### PROVIDED RECORDS

=== Section Start ===

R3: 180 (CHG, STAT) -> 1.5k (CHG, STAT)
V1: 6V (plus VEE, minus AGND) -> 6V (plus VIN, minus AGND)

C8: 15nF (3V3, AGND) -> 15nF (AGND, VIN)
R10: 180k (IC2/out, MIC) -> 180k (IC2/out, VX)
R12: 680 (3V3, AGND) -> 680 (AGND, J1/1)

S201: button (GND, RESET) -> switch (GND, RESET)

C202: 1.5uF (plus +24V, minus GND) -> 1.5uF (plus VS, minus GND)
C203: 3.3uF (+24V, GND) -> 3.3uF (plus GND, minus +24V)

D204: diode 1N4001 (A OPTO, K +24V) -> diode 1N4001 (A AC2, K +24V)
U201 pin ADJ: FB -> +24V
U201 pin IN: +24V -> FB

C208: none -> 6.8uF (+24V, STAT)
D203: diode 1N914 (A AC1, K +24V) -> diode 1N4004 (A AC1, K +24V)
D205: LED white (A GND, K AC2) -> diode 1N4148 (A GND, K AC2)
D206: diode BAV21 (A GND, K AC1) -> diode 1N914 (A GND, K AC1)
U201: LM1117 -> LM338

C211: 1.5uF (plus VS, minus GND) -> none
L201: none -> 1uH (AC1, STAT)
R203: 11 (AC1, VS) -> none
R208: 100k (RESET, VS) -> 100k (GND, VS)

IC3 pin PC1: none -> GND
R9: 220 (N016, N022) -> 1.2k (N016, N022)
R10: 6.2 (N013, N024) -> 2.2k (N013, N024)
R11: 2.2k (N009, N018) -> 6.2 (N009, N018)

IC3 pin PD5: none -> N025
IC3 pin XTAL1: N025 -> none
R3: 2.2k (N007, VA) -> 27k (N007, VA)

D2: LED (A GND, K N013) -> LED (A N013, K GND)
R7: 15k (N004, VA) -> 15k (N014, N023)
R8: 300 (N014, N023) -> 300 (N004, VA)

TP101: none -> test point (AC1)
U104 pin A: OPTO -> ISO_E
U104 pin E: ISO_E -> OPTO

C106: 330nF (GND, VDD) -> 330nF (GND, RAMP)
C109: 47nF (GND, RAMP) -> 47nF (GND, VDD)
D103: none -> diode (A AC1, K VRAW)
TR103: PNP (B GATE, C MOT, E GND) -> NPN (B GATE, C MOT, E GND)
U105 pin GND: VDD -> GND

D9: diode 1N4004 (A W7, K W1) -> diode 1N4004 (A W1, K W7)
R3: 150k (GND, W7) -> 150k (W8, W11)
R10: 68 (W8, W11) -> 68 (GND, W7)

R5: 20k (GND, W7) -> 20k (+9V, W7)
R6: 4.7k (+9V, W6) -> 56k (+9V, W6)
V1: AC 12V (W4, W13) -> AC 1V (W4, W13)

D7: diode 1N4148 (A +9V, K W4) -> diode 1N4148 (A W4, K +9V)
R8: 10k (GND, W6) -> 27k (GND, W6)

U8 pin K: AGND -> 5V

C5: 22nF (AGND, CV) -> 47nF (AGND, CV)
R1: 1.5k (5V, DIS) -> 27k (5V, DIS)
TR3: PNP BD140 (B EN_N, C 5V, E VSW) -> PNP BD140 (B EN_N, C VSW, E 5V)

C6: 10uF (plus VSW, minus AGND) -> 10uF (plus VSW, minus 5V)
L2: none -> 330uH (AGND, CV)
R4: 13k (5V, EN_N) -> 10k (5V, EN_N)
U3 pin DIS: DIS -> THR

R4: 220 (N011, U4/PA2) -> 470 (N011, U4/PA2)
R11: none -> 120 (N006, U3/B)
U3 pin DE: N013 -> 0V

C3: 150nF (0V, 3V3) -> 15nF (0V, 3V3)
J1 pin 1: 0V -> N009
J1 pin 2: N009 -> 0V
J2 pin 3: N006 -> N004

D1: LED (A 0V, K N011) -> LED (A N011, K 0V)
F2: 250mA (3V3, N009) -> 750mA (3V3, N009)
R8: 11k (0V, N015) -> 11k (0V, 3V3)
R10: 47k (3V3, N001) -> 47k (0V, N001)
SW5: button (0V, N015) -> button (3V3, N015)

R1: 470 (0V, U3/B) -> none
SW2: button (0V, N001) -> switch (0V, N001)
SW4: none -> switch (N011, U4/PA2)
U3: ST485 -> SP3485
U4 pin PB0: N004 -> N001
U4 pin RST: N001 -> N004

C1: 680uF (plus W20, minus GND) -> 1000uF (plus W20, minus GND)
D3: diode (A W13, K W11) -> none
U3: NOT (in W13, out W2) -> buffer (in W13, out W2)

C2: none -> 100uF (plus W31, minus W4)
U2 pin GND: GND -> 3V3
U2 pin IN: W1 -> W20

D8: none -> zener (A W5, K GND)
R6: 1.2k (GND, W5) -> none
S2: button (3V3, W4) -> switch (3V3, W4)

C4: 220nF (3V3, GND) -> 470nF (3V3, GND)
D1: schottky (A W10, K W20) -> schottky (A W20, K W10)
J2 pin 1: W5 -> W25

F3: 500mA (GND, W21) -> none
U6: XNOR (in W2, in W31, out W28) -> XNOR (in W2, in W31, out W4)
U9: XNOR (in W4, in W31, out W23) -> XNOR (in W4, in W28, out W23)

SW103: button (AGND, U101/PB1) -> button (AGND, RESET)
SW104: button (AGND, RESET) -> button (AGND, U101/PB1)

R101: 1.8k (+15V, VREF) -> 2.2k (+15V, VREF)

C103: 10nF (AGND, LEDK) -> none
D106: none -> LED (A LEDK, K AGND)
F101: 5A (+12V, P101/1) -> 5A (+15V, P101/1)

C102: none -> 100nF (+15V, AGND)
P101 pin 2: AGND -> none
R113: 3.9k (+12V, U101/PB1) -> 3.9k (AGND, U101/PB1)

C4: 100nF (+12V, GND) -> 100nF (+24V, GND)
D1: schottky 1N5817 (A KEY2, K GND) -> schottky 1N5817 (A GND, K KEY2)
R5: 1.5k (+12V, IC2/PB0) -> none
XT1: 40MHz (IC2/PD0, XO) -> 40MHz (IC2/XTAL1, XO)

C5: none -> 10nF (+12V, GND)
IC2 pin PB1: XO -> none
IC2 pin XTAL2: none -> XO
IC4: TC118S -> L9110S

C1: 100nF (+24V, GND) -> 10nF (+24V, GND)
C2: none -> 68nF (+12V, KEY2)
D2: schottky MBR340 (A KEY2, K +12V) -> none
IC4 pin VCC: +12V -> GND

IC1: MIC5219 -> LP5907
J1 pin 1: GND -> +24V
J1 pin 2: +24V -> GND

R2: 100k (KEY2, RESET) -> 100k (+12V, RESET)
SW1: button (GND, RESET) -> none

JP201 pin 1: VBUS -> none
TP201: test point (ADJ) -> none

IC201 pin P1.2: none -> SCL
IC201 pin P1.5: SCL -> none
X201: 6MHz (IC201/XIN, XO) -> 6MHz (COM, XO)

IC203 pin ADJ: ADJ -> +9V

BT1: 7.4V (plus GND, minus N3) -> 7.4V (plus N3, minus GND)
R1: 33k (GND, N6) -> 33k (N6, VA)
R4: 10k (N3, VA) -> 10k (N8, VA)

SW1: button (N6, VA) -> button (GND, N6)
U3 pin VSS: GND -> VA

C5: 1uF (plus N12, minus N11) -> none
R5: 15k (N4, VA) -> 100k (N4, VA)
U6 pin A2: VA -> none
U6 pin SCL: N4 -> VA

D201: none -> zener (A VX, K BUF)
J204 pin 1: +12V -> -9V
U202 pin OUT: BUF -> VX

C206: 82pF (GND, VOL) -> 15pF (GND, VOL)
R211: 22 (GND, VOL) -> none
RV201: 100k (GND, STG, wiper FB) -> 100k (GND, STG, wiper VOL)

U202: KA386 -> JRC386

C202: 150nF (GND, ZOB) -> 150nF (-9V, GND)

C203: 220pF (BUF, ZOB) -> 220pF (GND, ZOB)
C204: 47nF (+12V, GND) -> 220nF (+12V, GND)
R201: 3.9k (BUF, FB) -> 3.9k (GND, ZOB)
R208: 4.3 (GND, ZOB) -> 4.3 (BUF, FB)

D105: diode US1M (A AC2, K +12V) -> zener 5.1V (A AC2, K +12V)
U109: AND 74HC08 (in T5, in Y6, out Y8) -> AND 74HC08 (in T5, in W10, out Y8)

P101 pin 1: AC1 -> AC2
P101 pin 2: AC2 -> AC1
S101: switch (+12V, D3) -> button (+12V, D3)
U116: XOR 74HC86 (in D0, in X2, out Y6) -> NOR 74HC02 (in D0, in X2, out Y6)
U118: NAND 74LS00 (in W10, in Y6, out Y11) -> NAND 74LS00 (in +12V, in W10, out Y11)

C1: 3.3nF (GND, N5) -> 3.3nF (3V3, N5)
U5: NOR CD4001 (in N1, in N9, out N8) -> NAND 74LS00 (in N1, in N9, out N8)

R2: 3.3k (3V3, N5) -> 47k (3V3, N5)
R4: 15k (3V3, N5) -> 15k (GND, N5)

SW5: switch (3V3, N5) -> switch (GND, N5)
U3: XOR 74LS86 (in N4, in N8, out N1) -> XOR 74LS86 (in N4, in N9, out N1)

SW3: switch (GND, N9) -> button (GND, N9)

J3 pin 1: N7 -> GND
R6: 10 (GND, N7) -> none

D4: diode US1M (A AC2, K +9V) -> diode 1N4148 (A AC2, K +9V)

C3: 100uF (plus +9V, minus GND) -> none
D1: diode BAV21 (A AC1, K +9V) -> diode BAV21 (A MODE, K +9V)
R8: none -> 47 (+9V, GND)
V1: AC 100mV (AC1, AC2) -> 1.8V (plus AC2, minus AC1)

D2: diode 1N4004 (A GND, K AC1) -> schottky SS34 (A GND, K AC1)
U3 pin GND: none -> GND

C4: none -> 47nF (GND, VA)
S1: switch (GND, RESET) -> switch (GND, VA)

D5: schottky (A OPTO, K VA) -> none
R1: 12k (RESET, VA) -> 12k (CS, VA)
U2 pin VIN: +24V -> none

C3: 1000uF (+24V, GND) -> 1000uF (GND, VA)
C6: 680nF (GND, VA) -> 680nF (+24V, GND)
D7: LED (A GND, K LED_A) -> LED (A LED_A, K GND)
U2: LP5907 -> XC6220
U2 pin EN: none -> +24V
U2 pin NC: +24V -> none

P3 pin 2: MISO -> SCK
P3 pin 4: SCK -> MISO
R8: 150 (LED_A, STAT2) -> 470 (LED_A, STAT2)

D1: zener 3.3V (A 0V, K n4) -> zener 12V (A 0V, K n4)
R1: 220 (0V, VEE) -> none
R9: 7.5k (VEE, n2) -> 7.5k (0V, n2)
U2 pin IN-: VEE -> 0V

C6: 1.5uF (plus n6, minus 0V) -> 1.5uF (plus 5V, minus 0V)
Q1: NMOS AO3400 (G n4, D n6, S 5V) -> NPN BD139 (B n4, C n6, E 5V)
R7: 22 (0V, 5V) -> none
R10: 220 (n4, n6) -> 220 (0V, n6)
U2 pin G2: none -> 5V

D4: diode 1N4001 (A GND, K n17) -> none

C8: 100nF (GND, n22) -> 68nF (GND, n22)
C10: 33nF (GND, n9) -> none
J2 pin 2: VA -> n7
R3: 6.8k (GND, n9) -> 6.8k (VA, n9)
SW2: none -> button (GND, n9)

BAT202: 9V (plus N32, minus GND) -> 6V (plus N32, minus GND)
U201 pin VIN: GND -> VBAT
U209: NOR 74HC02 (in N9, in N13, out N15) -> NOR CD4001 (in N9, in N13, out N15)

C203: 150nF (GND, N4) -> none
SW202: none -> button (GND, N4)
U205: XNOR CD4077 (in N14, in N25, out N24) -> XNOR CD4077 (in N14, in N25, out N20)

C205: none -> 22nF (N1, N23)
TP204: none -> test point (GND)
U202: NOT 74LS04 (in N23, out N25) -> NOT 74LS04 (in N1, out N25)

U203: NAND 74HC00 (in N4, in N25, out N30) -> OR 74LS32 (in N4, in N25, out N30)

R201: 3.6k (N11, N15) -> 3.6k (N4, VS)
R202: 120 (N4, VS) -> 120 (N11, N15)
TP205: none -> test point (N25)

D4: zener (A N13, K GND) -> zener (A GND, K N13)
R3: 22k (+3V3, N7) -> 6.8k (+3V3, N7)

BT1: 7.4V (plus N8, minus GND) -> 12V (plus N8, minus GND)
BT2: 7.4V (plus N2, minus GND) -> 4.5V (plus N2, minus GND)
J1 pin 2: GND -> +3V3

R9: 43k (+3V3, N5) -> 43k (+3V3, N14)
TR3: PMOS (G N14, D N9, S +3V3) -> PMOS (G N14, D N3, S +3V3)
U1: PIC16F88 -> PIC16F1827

=== Section End ===

Given the records above, reproduce precisely and only the lines between the line holding "C6: 10uF (plus" and the line holding "SW2: button (0V, N001) -> switch (0V, N001)", inclusive.

### YOUR RESPONSE
C6: 10uF (plus VSW, minus AGND) -> 10uF (plus VSW, minus 5V)
L2: none -> 330uH (AGND, CV)
R4: 13k (5V, EN_N) -> 10k (5V, EN_N)
U3 pin DIS: DIS -> THR

R4: 220 (N011, U4/PA2) -> 470 (N011, U4/PA2)
R11: none -> 120 (N006, U3/B)
U3 pin DE: N013 -> 0V

C3: 150nF (0V, 3V3) -> 15nF (0V, 3V3)
J1 pin 1: 0V -> N009
J1 pin 2: N009 -> 0V
J2 pin 3: N006 -> N004

D1: LED (A 0V, K N011) -> LED (A N011, K 0V)
F2: 250mA (3V3, N009) -> 750mA (3V3, N009)
R8: 11k (0V, N015) -> 11k (0V, 3V3)
R10: 47k (3V3, N001) -> 47k (0V, N001)
SW5: button (0V, N015) -> button (3V3, N015)

R1: 470 (0V, U3/B) -> none
SW2: button (0V, N001) -> switch (0V, N001)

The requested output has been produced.